_WORK TO DO_
Copy out the listing below word for word, beginning at the line with "Jack Studio Theatre, Brockley [684, 58]" and continuing through the line with "Return the [x, y]", including both.

_SOURCE MATERIAL_
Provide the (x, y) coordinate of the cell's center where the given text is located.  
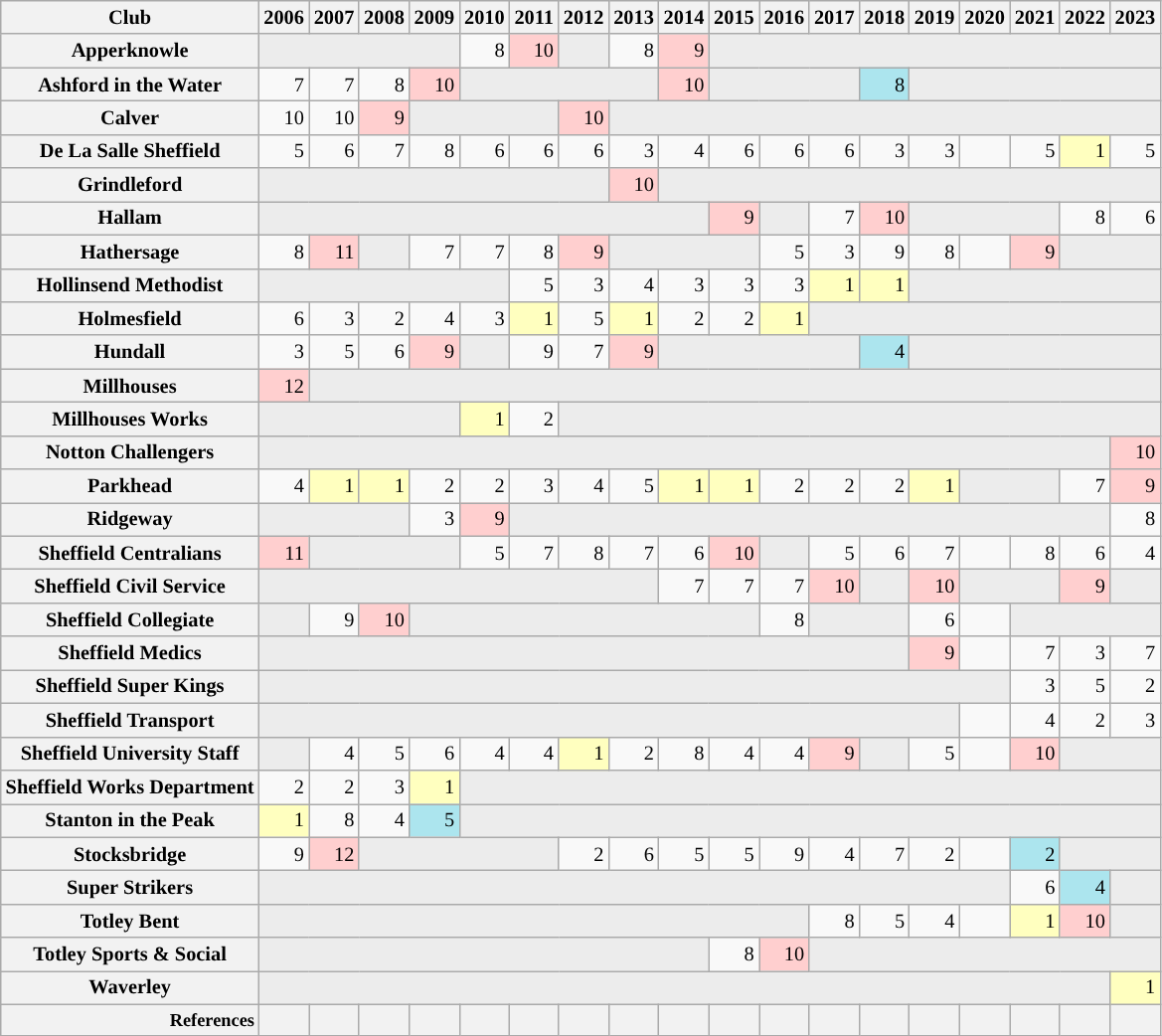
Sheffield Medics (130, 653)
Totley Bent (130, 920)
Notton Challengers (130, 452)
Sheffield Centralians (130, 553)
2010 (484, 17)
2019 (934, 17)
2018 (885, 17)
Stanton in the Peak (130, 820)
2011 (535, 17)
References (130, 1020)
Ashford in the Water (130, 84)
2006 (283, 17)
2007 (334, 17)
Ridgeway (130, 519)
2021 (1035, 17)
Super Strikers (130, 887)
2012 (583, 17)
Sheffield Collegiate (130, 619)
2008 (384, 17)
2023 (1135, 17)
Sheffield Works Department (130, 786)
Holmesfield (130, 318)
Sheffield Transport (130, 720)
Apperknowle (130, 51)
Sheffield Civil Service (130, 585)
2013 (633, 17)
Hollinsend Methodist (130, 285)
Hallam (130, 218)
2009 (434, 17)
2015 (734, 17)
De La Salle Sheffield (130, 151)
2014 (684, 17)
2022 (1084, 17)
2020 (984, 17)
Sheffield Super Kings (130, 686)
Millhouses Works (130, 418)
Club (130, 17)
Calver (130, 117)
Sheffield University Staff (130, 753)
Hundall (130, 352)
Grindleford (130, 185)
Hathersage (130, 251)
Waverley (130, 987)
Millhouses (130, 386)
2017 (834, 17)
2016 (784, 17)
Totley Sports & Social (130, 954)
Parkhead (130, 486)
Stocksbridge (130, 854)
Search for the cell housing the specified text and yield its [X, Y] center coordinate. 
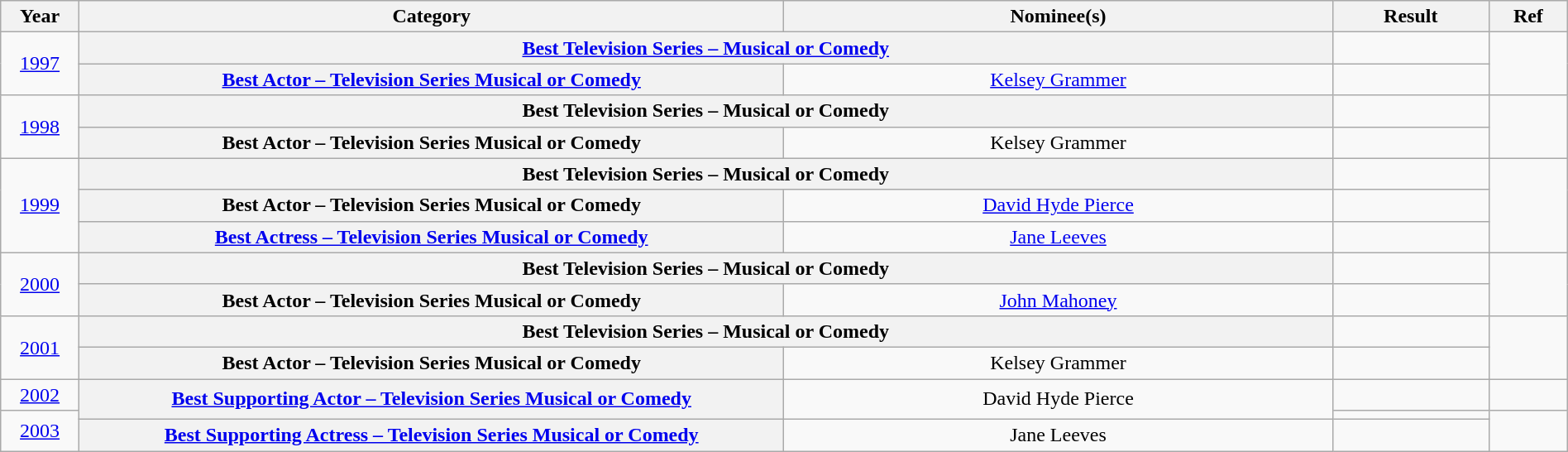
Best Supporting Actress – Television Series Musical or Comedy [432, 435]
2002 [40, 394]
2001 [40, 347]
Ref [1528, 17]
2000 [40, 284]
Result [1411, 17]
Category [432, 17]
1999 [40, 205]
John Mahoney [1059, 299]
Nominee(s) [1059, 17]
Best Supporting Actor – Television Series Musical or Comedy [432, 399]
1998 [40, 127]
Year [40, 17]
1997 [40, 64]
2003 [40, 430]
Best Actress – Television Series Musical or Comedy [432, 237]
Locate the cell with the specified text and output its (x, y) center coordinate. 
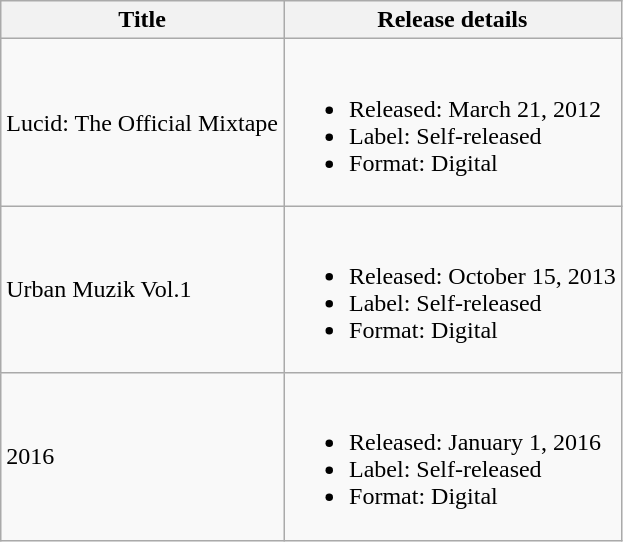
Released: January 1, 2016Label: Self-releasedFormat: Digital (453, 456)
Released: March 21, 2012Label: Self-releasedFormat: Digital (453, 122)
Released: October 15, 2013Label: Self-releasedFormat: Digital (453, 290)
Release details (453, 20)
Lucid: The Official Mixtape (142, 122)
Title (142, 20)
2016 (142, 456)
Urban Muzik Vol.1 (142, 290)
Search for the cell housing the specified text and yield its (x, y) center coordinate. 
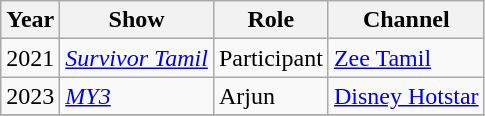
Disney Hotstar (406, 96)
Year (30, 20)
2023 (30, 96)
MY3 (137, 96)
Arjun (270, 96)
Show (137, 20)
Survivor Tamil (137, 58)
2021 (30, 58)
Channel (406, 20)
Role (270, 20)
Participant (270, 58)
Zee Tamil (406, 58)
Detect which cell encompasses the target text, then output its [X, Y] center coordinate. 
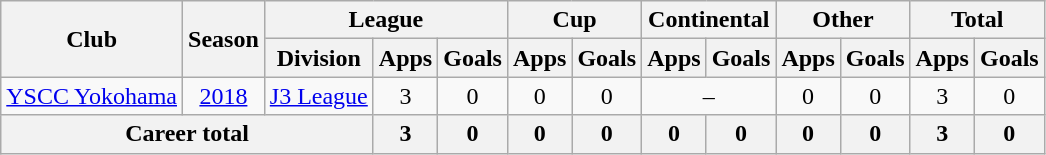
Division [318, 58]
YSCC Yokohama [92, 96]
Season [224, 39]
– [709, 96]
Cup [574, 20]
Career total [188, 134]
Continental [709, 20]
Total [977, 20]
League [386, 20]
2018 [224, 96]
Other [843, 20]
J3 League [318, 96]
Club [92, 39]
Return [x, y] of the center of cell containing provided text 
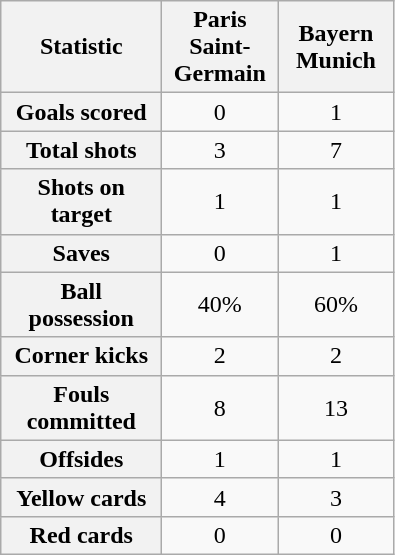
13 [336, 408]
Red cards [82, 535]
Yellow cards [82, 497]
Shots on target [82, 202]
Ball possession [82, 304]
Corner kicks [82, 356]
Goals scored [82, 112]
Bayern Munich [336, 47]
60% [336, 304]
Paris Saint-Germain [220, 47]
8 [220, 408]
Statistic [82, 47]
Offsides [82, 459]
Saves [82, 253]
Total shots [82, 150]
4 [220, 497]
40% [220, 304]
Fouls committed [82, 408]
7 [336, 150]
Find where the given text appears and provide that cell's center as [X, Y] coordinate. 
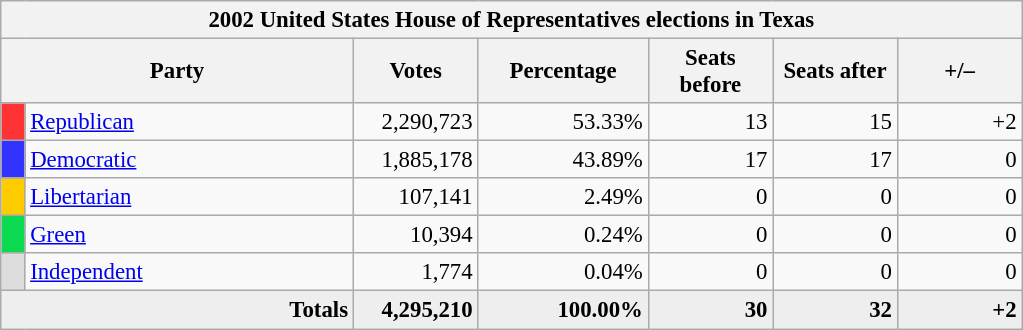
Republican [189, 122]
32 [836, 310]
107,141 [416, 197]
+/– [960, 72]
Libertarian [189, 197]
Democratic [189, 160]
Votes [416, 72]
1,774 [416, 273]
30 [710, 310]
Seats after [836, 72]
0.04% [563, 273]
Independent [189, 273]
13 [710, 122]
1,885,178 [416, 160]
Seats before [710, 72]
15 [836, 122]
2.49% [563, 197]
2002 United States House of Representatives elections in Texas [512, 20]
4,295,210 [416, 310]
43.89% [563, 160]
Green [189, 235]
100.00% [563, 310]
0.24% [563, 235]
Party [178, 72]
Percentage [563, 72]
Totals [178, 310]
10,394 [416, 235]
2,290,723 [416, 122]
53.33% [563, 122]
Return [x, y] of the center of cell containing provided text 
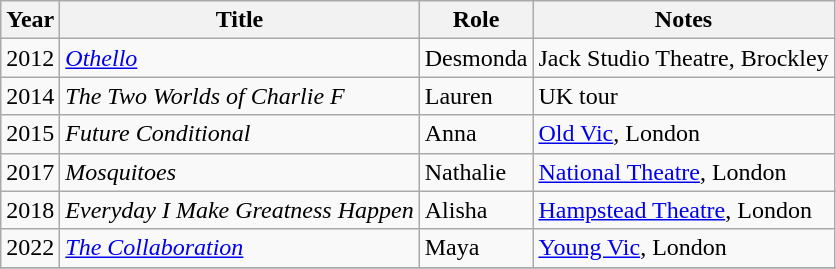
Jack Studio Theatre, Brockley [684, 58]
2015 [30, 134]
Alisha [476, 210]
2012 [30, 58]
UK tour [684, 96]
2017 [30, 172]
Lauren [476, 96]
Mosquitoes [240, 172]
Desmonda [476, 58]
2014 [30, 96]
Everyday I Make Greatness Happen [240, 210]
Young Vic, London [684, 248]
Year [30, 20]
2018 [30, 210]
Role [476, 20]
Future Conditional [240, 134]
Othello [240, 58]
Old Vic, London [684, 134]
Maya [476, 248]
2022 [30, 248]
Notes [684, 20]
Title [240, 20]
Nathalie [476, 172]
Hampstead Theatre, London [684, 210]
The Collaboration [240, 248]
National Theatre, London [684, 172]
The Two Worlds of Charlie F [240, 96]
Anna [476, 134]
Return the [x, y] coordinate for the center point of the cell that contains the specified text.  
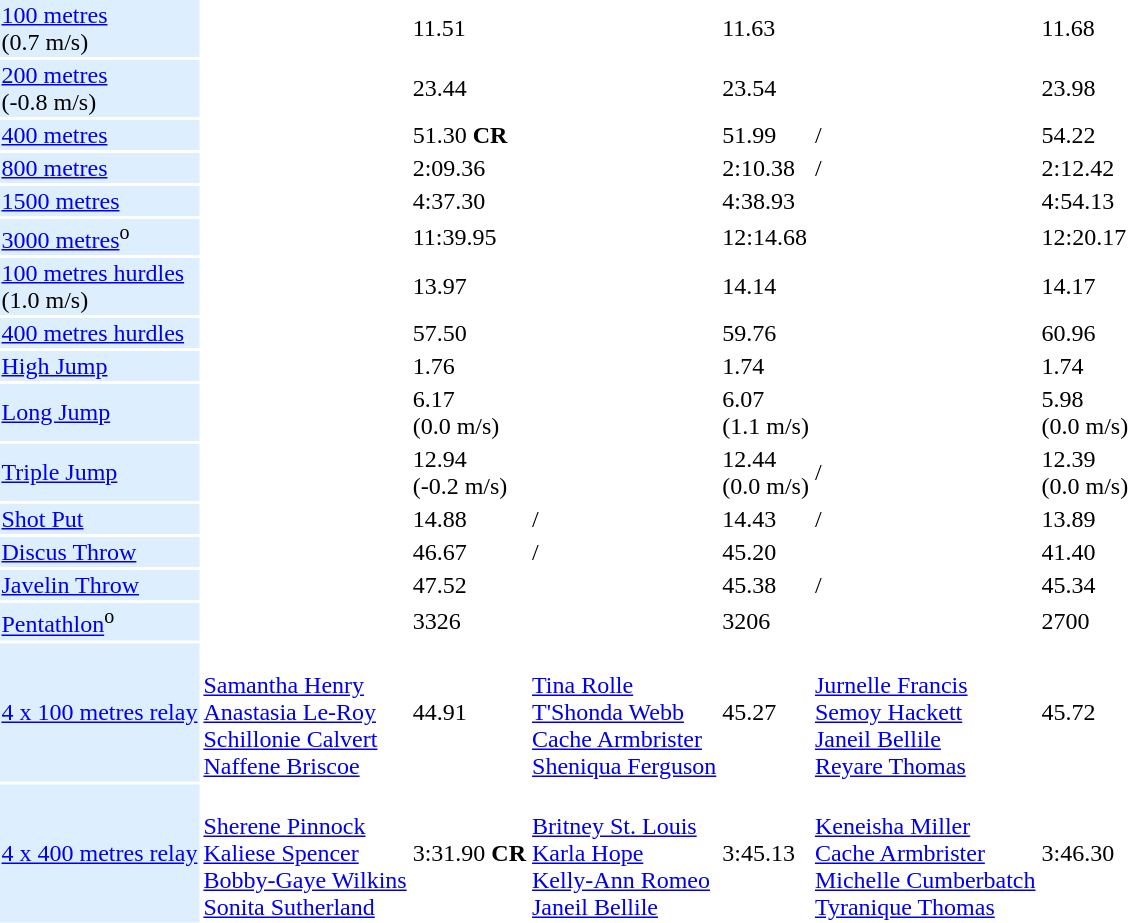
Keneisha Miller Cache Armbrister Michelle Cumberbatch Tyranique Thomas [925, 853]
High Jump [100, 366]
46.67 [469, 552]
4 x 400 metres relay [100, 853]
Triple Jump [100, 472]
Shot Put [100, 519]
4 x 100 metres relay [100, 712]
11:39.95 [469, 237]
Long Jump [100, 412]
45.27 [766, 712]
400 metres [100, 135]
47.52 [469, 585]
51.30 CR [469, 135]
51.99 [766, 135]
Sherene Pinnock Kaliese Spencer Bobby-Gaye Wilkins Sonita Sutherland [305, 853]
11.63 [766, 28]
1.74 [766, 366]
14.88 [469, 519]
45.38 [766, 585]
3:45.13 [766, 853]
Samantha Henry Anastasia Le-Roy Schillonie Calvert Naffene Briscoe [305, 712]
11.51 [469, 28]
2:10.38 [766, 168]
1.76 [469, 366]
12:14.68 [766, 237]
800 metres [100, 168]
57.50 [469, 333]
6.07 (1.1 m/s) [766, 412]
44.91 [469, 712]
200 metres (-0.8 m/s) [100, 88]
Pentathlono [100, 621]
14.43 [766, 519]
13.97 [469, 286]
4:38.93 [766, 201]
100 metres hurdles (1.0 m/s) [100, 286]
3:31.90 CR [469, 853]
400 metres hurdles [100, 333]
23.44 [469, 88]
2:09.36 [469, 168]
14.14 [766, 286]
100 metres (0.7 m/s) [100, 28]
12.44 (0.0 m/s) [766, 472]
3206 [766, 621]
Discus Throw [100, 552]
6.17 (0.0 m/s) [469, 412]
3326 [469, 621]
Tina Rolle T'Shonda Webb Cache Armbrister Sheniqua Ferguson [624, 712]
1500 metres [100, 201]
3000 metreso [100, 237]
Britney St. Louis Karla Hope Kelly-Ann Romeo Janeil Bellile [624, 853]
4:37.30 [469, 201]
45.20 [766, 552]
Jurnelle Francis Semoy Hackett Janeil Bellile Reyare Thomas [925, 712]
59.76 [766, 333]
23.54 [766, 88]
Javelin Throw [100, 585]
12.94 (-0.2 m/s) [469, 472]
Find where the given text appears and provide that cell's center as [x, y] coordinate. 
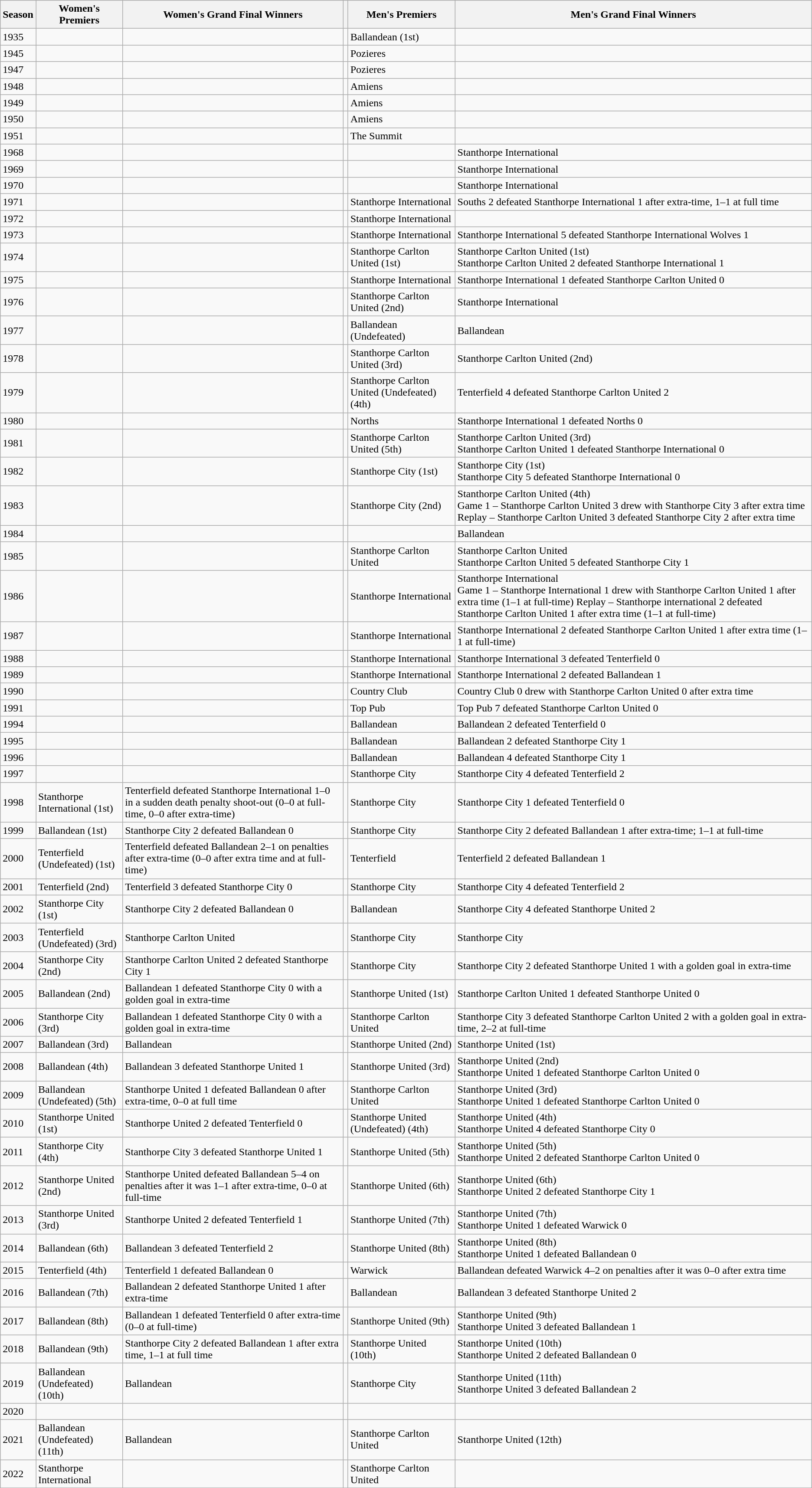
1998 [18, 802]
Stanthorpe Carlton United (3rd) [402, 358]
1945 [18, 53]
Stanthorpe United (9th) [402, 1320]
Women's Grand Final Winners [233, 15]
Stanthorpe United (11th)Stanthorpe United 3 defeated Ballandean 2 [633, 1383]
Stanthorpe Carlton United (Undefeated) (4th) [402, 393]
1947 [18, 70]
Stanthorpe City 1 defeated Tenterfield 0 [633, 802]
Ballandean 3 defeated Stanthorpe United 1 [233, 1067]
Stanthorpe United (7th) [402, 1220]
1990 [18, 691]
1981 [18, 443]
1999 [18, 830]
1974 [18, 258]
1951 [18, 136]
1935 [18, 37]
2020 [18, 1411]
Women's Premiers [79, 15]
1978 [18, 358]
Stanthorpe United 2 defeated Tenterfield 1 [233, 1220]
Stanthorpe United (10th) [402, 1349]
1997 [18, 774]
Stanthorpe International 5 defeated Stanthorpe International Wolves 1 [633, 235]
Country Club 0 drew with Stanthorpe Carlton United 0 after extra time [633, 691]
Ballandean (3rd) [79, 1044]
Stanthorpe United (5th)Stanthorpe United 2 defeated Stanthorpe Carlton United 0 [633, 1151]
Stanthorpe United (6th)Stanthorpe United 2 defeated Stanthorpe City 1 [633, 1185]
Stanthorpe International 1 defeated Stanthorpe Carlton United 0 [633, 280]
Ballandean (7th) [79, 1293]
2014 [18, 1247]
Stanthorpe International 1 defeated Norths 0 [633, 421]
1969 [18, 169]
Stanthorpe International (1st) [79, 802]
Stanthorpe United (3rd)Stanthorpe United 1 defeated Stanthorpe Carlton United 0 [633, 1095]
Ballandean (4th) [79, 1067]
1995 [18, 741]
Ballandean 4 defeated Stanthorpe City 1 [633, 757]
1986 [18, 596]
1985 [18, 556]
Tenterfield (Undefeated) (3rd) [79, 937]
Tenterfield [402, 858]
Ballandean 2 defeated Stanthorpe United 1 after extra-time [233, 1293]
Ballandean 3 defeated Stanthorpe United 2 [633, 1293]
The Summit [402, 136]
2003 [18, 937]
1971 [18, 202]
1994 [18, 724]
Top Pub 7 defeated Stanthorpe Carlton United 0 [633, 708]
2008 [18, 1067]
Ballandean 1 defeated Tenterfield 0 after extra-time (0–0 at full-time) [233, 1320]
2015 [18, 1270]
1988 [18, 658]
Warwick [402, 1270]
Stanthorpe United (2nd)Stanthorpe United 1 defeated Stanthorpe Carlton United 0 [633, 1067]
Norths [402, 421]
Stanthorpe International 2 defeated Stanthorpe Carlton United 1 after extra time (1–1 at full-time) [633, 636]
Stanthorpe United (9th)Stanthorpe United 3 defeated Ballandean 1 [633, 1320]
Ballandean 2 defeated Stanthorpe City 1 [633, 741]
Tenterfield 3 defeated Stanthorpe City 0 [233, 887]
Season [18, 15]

_IN RESPONSE_
Jack Studio Theatre, Brockley [684, 58]
2015 [30, 134]
Alisha [476, 210]
2012 [30, 58]
UK tour [684, 96]
2017 [30, 172]
Lauren [476, 96]
Mosquitoes [240, 172]
Desmonda [476, 58]
2014 [30, 96]
Everyday I Make Greatness Happen [240, 210]
Young Vic, London [684, 248]
Year [30, 20]
2018 [30, 210]
Role [476, 20]
Future Conditional [240, 134]
Othello [240, 58]
Old Vic, London [684, 134]
Maya [476, 248]
2022 [30, 248]
Notes [684, 20]
Title [240, 20]
Nathalie [476, 172]
Hampstead Theatre, London [684, 210]
The Collaboration [240, 248]
National Theatre, London [684, 172]
The Two Worlds of Charlie F [240, 96]
Anna [476, 134]
Return the [x, y] coordinate for the center point of the cell that contains the specified text.  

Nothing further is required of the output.